Dataset records

━━━━━━━━━━━━━━━━━━━━

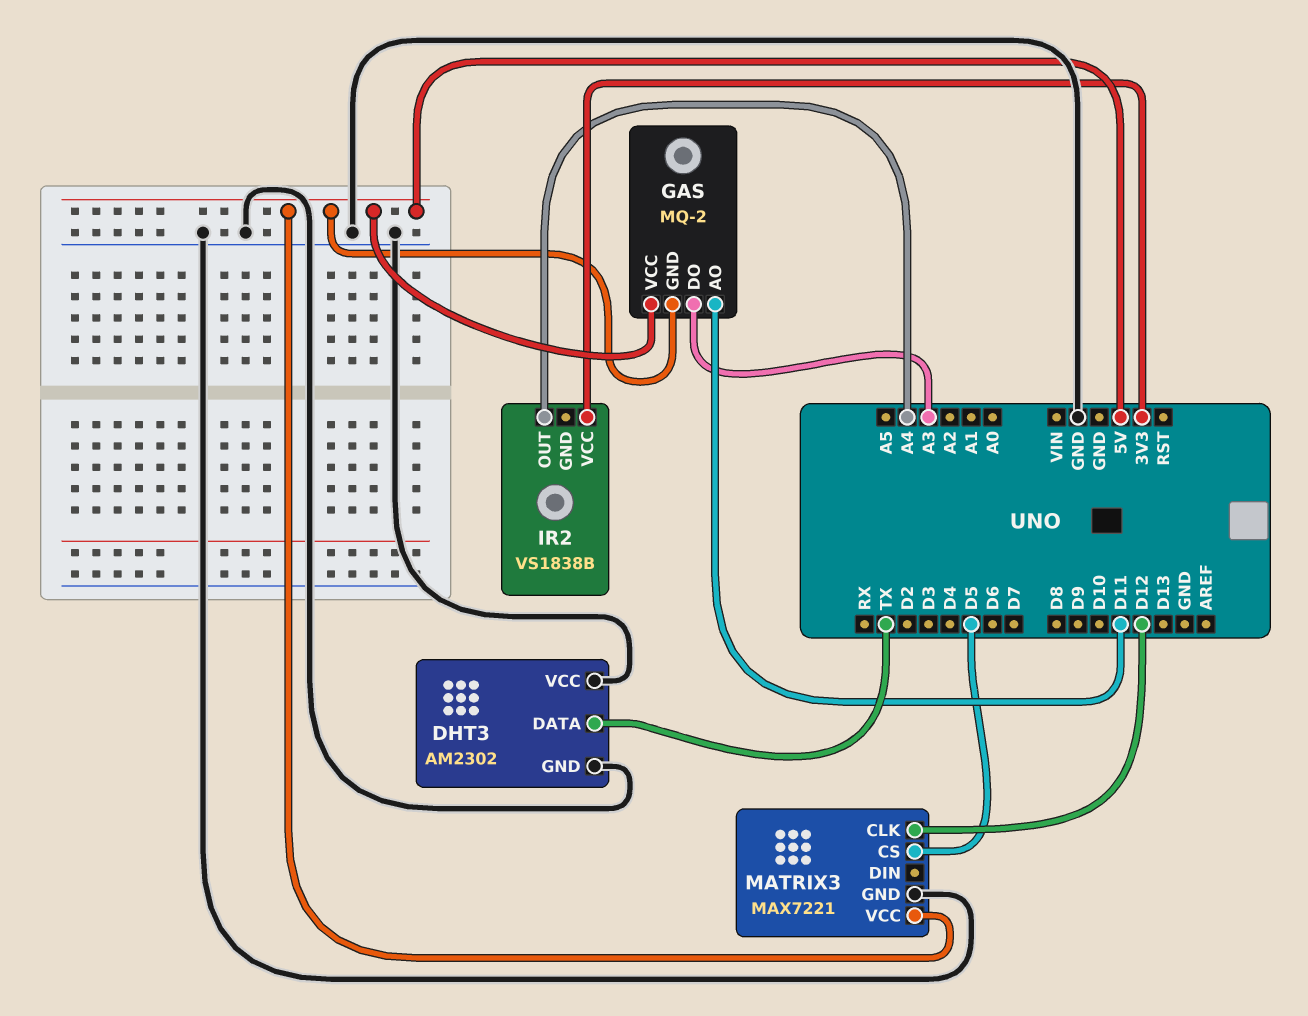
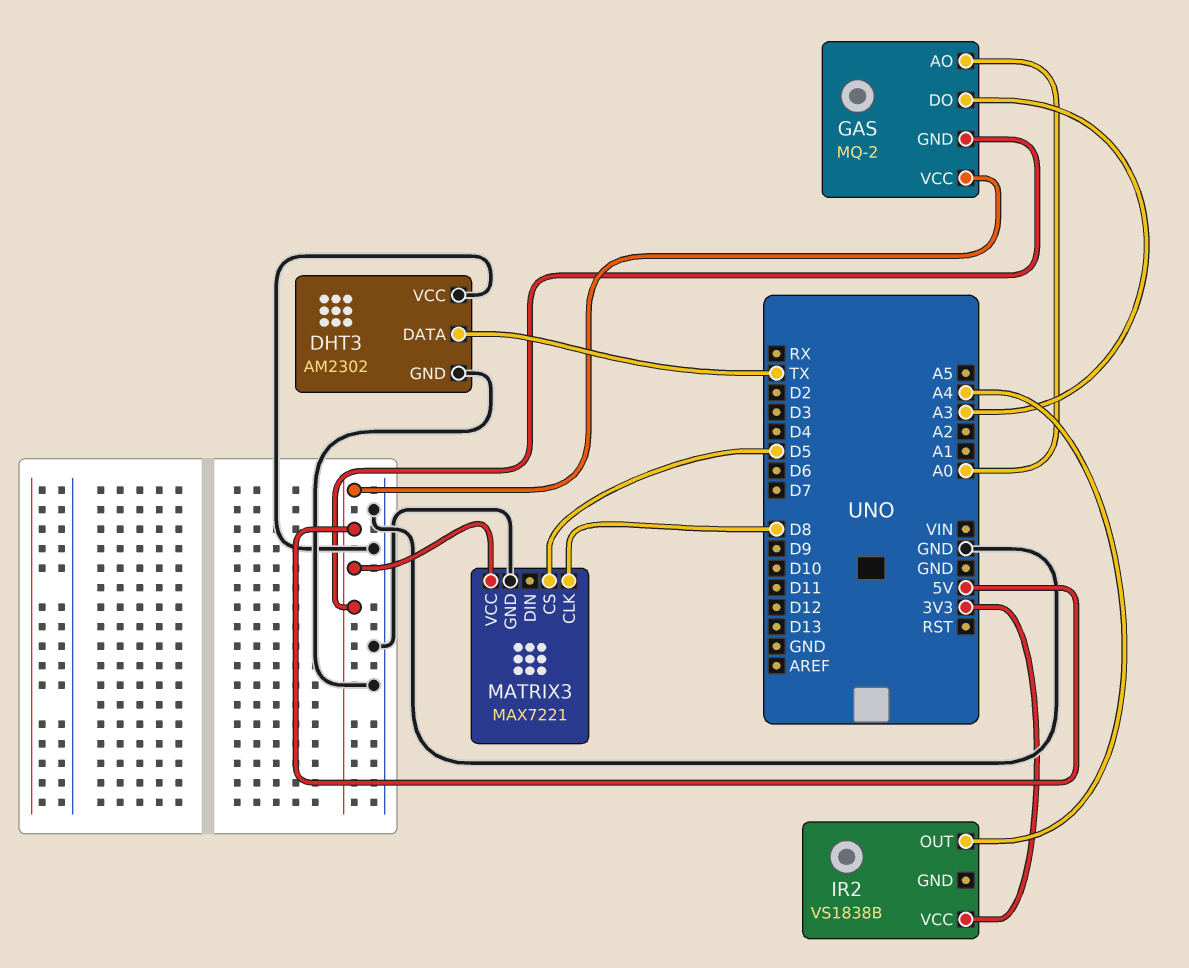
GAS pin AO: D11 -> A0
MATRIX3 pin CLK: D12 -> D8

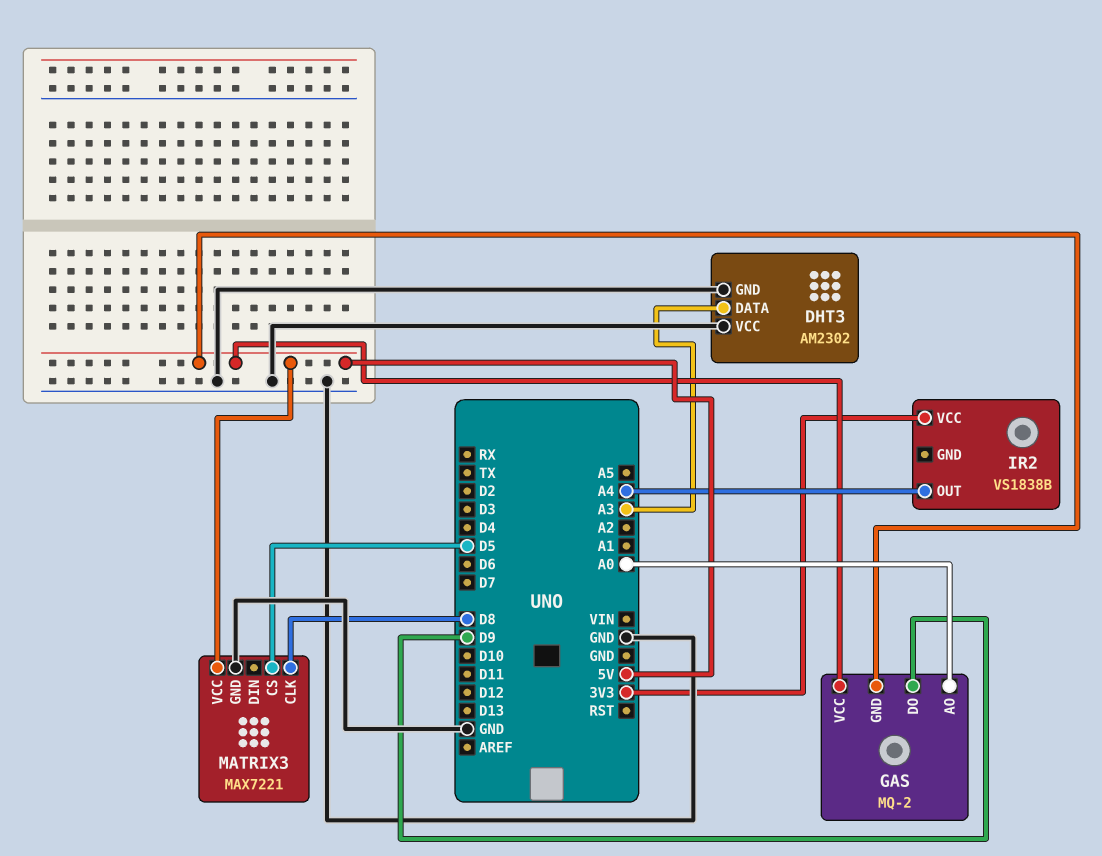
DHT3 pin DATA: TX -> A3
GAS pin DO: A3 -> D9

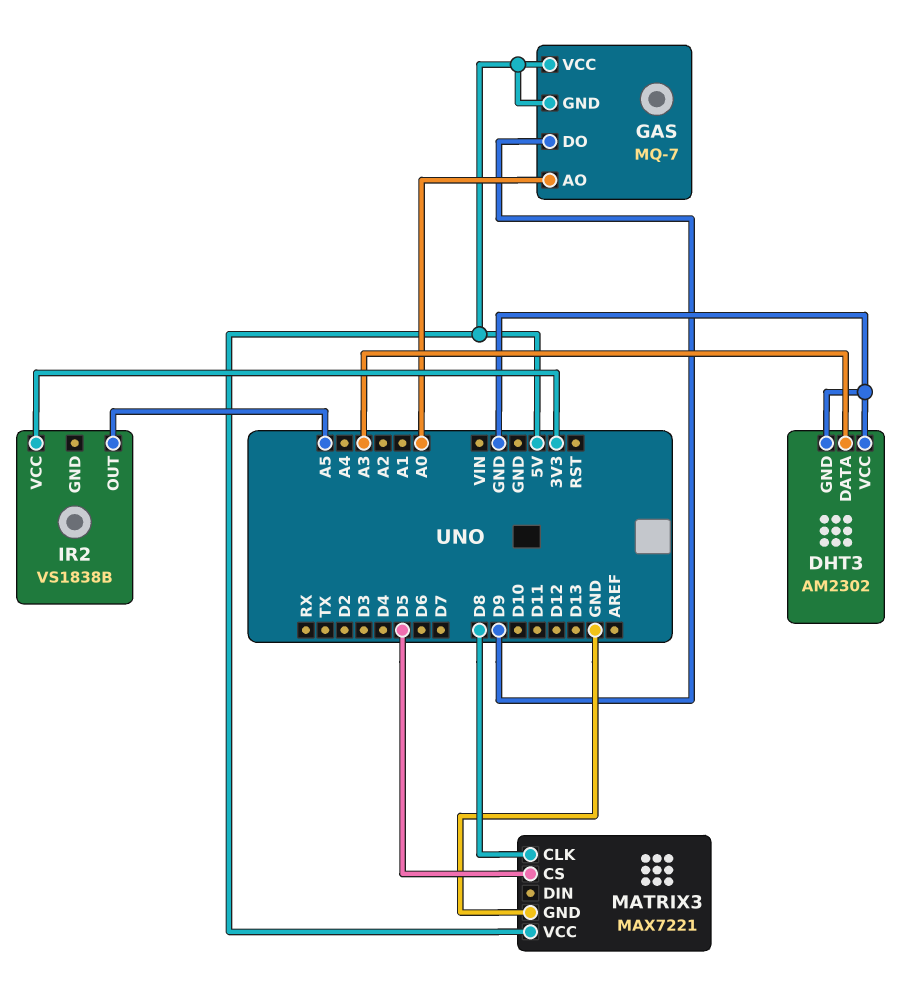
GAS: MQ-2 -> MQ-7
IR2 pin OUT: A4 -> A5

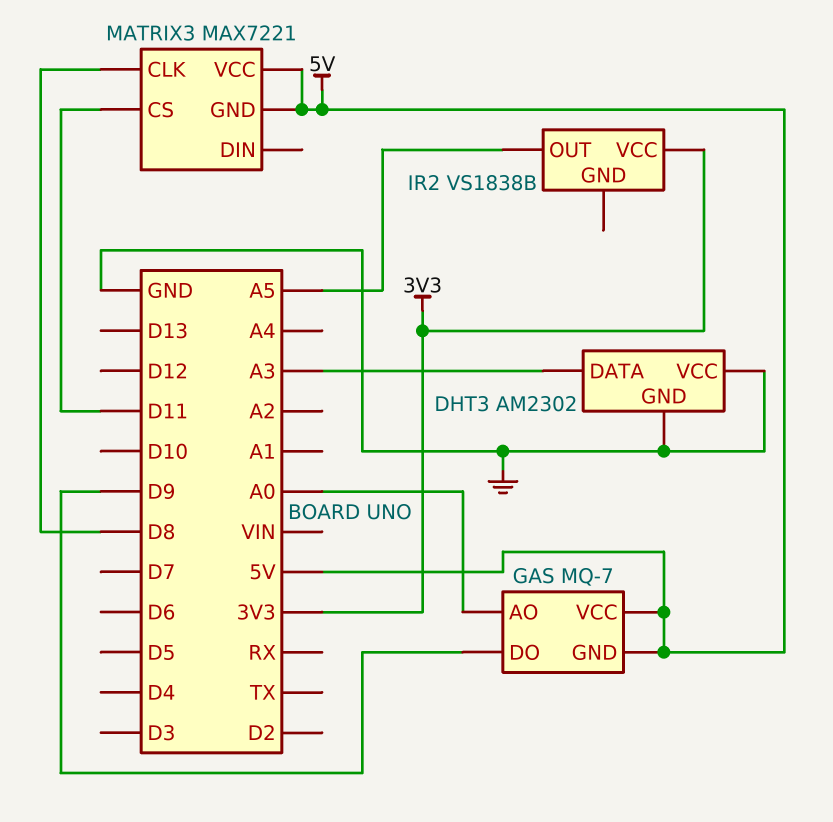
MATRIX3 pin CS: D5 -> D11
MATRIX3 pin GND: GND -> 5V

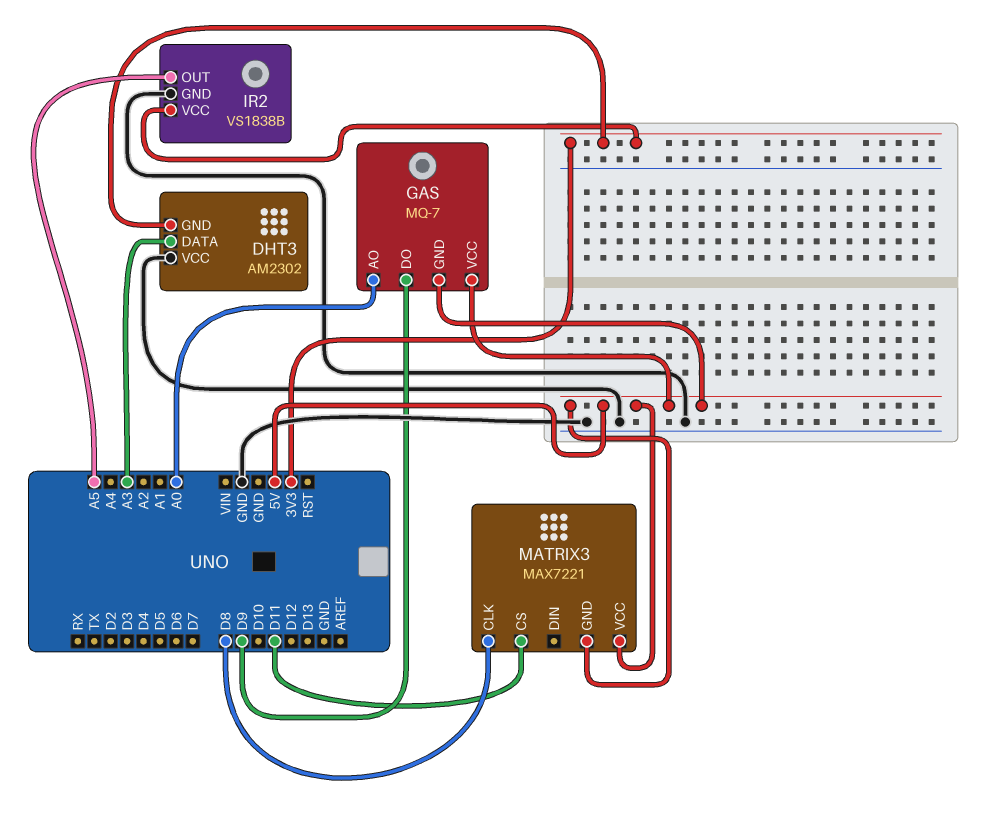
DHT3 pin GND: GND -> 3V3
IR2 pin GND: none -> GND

━━━━━━━━━━━━━━━━━━━━

* Exercise goal
Reproduce the entries above word for word. Pictures stay out.

* Answer for the task
GAS pin AO: D11 -> A0
MATRIX3 pin CLK: D12 -> D8

DHT3 pin DATA: TX -> A3
GAS pin DO: A3 -> D9

GAS: MQ-2 -> MQ-7
IR2 pin OUT: A4 -> A5

MATRIX3 pin CS: D5 -> D11
MATRIX3 pin GND: GND -> 5V

DHT3 pin GND: GND -> 3V3
IR2 pin GND: none -> GND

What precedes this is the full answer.